* [Task]
Task for the records below: count the lines that contain the word "grey" and give only that number.

====== Data for processing

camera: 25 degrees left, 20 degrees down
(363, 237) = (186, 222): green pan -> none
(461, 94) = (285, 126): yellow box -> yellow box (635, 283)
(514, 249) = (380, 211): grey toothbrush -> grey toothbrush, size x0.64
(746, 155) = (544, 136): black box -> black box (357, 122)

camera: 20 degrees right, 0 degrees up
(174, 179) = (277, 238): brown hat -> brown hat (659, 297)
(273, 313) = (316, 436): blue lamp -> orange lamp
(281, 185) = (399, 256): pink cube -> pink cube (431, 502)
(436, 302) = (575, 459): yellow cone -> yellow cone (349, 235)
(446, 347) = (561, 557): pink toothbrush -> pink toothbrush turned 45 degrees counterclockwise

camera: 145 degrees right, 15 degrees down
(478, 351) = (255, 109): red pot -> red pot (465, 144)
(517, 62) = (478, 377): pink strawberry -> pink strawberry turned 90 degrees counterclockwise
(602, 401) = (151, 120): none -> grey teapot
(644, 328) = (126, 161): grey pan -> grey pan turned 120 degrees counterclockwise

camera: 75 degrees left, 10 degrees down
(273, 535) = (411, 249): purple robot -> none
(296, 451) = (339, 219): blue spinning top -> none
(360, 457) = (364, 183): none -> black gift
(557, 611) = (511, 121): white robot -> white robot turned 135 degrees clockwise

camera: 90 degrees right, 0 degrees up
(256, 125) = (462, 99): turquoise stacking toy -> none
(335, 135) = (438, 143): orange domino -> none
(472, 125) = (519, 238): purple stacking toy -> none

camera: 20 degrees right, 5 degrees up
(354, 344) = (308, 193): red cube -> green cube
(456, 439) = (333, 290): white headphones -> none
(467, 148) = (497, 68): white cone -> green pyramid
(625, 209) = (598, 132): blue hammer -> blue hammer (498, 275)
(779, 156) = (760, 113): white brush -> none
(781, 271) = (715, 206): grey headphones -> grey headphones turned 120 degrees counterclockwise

============

* [Answer for the task]
4